** Dataset section follows **

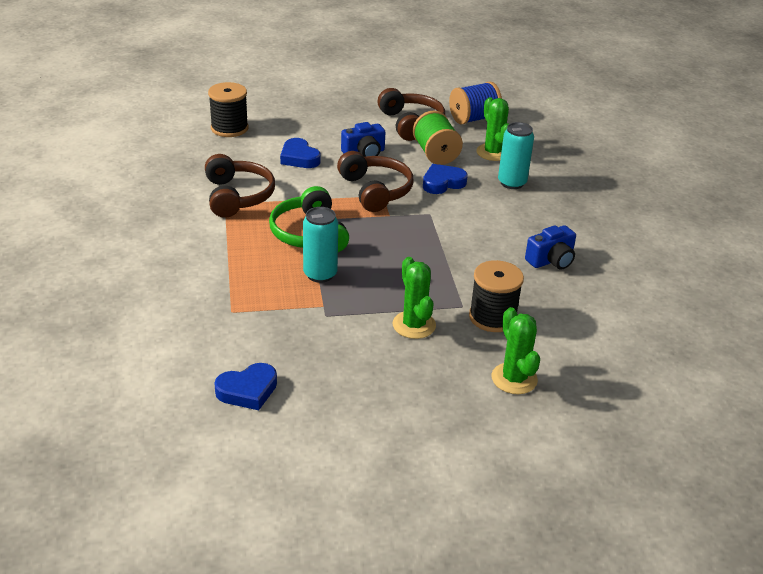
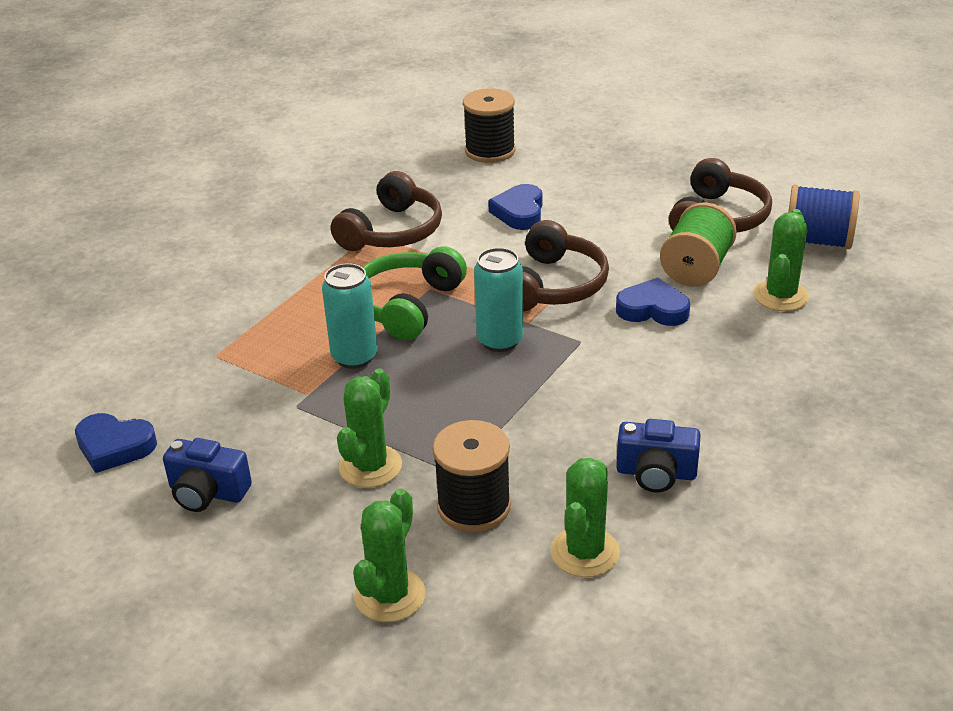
camera: 45 degrees right, 0 degrees up
(364, 153) = (605, 234): blue camera -> blue camera (207, 492)
(512, 183) = (750, 347): turquoise can -> turquoise can (500, 340)
(570, 311) = (585, 552): none -> green cactus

** End of Dataset section **

What you have to do - Scan the listing for the string "camera" and copy every line that carries it.

Solution -
camera: 45 degrees right, 0 degrees up
(364, 153) = (605, 234): blue camera -> blue camera (207, 492)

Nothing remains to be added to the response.